* **WHAT IS REQUIRED**
The records that follow need to be output exactly as they are.

[Start of Attachment]

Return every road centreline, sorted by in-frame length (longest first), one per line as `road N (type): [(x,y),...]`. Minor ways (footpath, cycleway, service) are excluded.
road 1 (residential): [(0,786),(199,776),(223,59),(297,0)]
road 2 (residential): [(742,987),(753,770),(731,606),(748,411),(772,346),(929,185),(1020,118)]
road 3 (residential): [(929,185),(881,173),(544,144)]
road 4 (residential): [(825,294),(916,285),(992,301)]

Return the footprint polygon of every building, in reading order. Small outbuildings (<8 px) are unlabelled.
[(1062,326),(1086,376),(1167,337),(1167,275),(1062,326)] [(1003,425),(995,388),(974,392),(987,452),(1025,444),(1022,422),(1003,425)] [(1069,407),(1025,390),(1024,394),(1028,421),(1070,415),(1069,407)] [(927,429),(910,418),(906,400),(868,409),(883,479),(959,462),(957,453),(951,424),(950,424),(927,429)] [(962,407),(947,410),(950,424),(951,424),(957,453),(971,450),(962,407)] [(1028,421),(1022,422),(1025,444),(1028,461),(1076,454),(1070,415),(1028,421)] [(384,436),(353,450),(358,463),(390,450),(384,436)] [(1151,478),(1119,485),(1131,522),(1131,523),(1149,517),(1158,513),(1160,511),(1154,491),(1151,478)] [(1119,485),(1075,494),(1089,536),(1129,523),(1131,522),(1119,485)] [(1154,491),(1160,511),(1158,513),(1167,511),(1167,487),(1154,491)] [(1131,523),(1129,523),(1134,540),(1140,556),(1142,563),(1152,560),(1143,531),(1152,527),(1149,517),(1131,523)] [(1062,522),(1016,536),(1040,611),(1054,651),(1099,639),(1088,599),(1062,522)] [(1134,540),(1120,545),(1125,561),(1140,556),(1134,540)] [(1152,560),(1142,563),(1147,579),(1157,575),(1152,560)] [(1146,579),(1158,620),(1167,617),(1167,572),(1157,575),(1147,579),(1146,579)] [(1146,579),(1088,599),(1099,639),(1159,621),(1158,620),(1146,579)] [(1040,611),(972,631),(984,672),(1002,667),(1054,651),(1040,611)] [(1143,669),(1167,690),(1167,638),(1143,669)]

[End of Attachment]

* **WRITTEN SOLUTION**
Return every road centreline, sorted by in-frame length (longest first), one per line as `road N (type): [(x,y),...]`. Minor ways (footpath, cycleway, service) are excluded.
road 1 (residential): [(0,786),(199,776),(223,59),(297,0)]
road 2 (residential): [(742,987),(753,770),(731,606),(748,411),(772,346),(929,185),(1020,118)]
road 3 (residential): [(929,185),(881,173),(544,144)]
road 4 (residential): [(825,294),(916,285),(992,301)]

Return the footprint polygon of every building, in reading order. Small outbuildings (<8 px) are unlabelled.
[(1062,326),(1086,376),(1167,337),(1167,275),(1062,326)] [(1003,425),(995,388),(974,392),(987,452),(1025,444),(1022,422),(1003,425)] [(1069,407),(1025,390),(1024,394),(1028,421),(1070,415),(1069,407)] [(927,429),(910,418),(906,400),(868,409),(883,479),(959,462),(957,453),(951,424),(950,424),(927,429)] [(962,407),(947,410),(950,424),(951,424),(957,453),(971,450),(962,407)] [(1028,421),(1022,422),(1025,444),(1028,461),(1076,454),(1070,415),(1028,421)] [(384,436),(353,450),(358,463),(390,450),(384,436)] [(1151,478),(1119,485),(1131,522),(1131,523),(1149,517),(1158,513),(1160,511),(1154,491),(1151,478)] [(1119,485),(1075,494),(1089,536),(1129,523),(1131,522),(1119,485)] [(1154,491),(1160,511),(1158,513),(1167,511),(1167,487),(1154,491)] [(1131,523),(1129,523),(1134,540),(1140,556),(1142,563),(1152,560),(1143,531),(1152,527),(1149,517),(1131,523)] [(1062,522),(1016,536),(1040,611),(1054,651),(1099,639),(1088,599),(1062,522)] [(1134,540),(1120,545),(1125,561),(1140,556),(1134,540)] [(1152,560),(1142,563),(1147,579),(1157,575),(1152,560)] [(1146,579),(1158,620),(1167,617),(1167,572),(1157,575),(1147,579),(1146,579)] [(1146,579),(1088,599),(1099,639),(1159,621),(1158,620),(1146,579)] [(1040,611),(972,631),(984,672),(1002,667),(1054,651),(1040,611)] [(1143,669),(1167,690),(1167,638),(1143,669)]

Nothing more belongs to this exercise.